- TASK REQUIREMENTS
Nothing but the lines from the one including "(474, 339) = (477, 211): green" through the last line of the entries, restated exactly, should appear in the answer; omit the pictures.

- AVAILABLE DATA
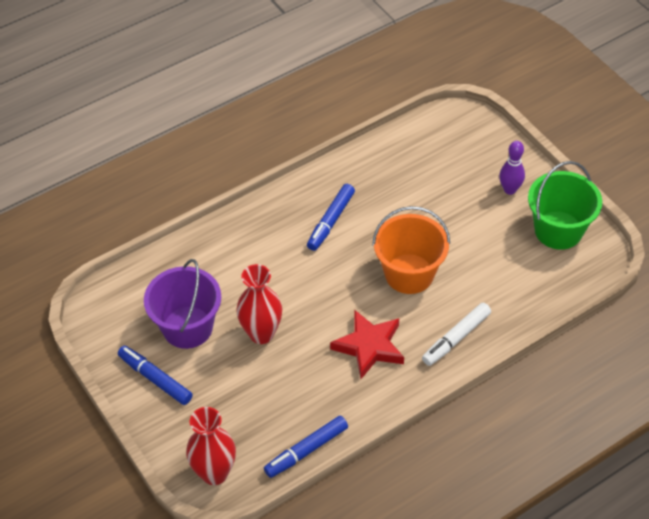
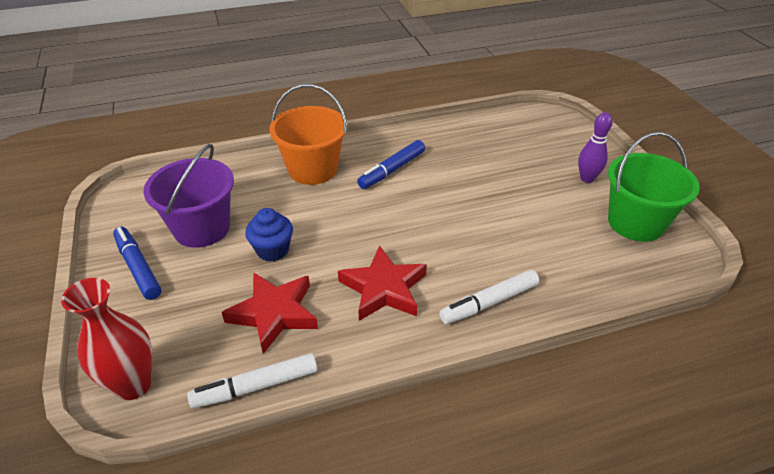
camera: 15 degrees right, 10 degrees down
(261, 333) = (272, 250): red vase -> blue cupcake
(291, 390) = (274, 313): none -> red star
(306, 450) = (256, 386): blue marker -> white marker
(409, 274) = (455, 229): orange bucket -> orange bucket (313, 169)

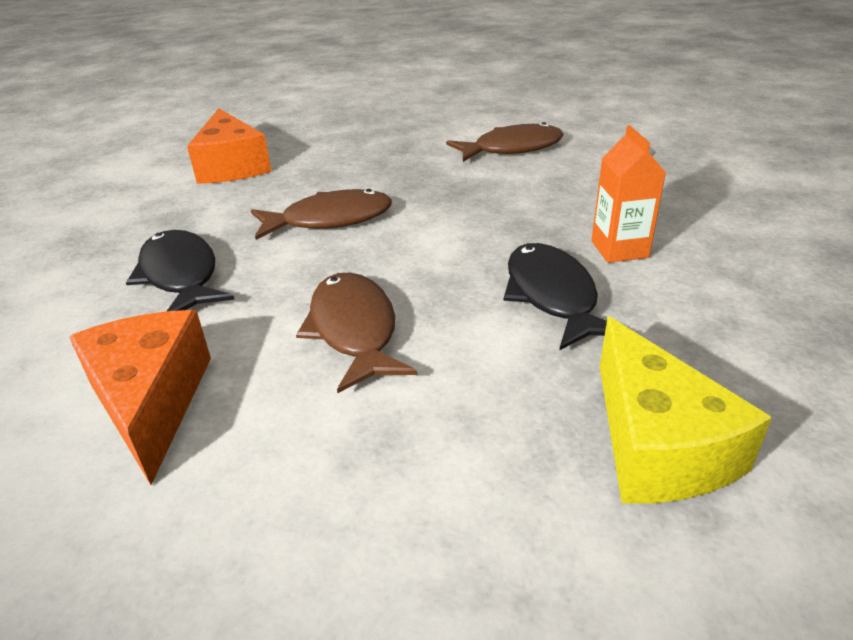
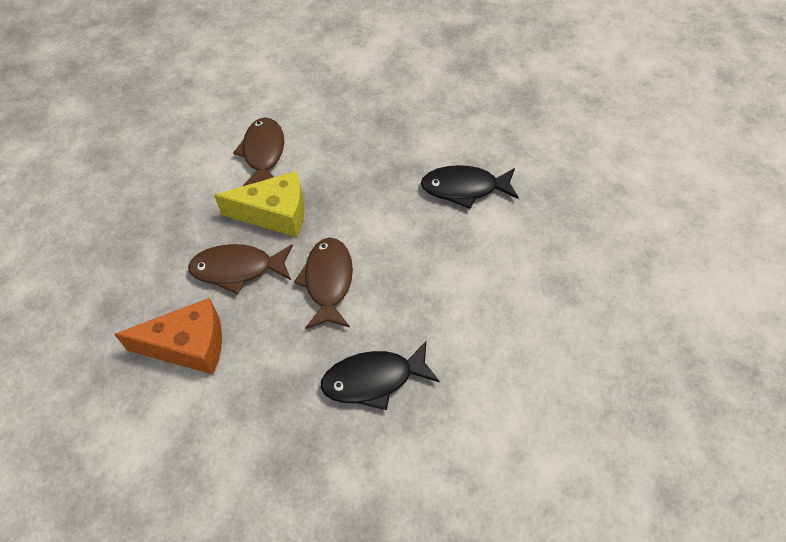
camera: 75 degrees left, 20 degrees up
(151, 401) = (511, 388): orange cheese -> none
(354, 330) = (470, 284): brown fish -> brown fish (237, 269)
(619, 249) = (427, 146): orange carton -> none
(656, 444) = (580, 188): yellow cheese -> yellow cheese (275, 214)

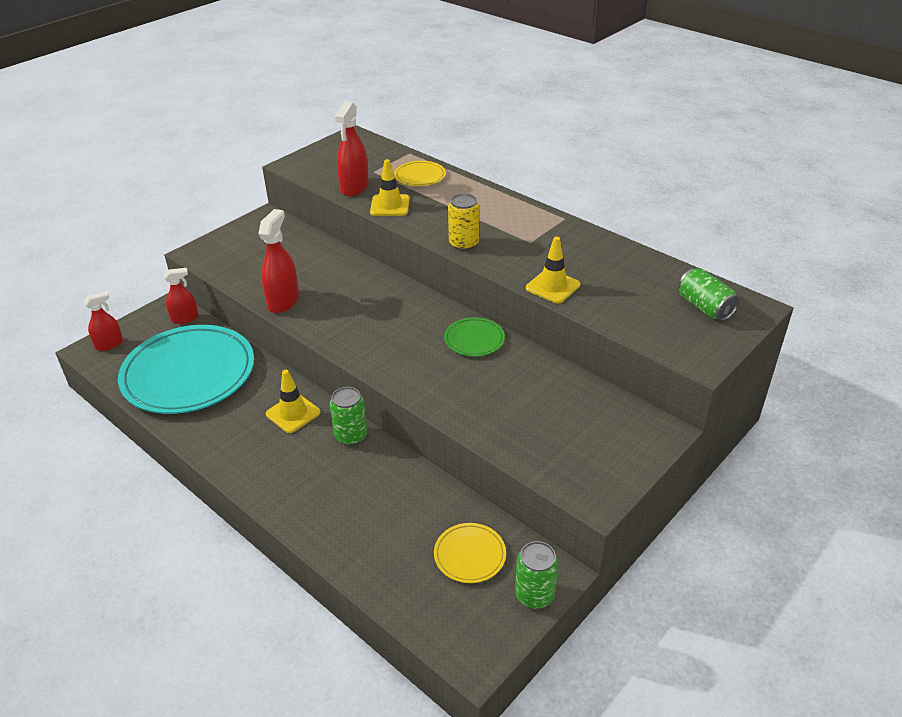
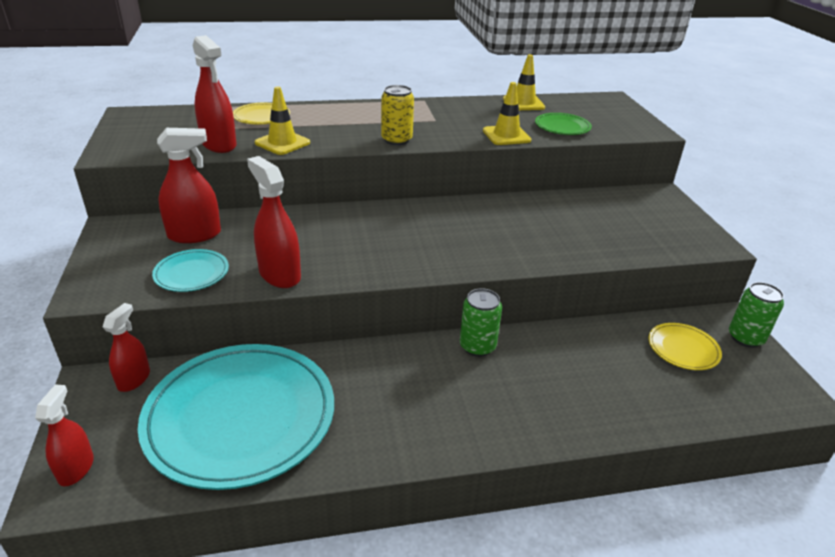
camera: 55 degrees left, 5 degrees down
(250, 271) = (191, 273): none -> turquoise plate
(291, 247) = (194, 235): none -> red spray bottle
(293, 413) = (404, 368): yellow traffic cone -> yellow traffic cone (523, 103)
(474, 339) = (477, 211): green plate -> green plate (562, 127)
(704, 307) = (594, 108): green can -> none

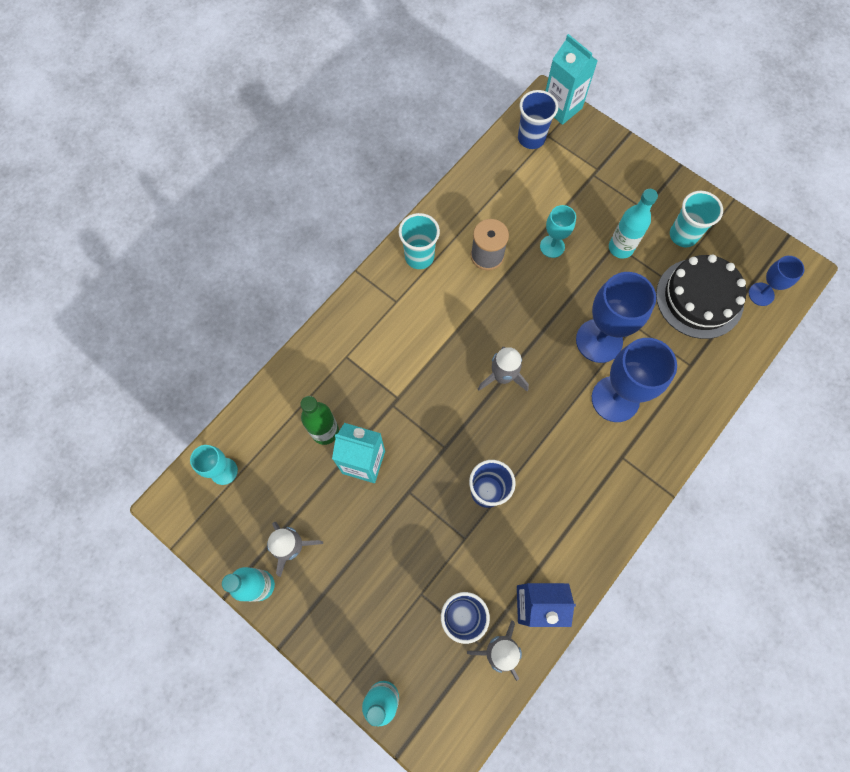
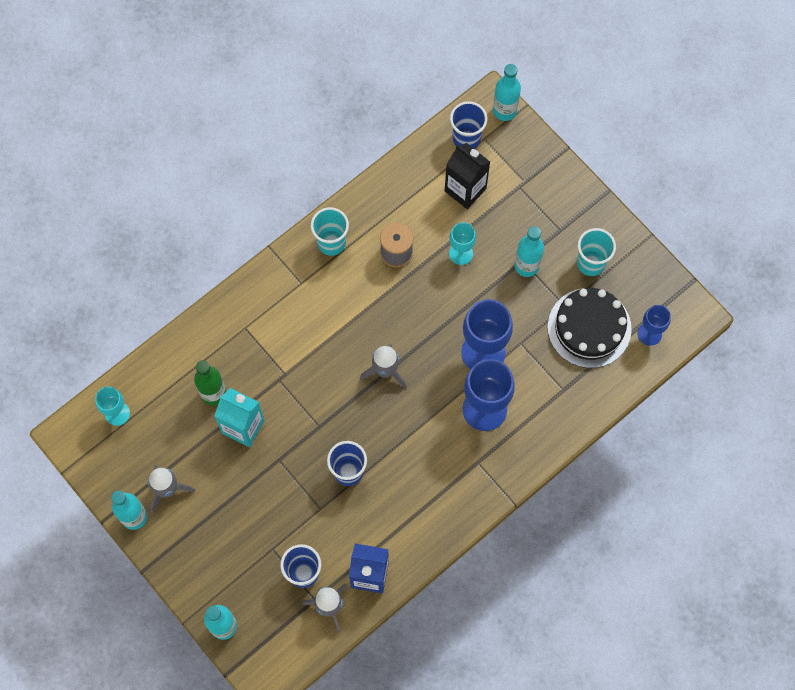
camera: 10 degrees right, 0 degrees up
(541, 185) = (465, 189): none -> black carton
(561, 107) = (504, 110): turquoise carton -> turquoise bottle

- TASK RESPONSE
(474, 339) = (477, 211): green plate -> green plate (562, 127)
(704, 307) = (594, 108): green can -> none

camera: 10 degrees right, 0 degrees up
(541, 185) = (465, 189): none -> black carton
(561, 107) = (504, 110): turquoise carton -> turquoise bottle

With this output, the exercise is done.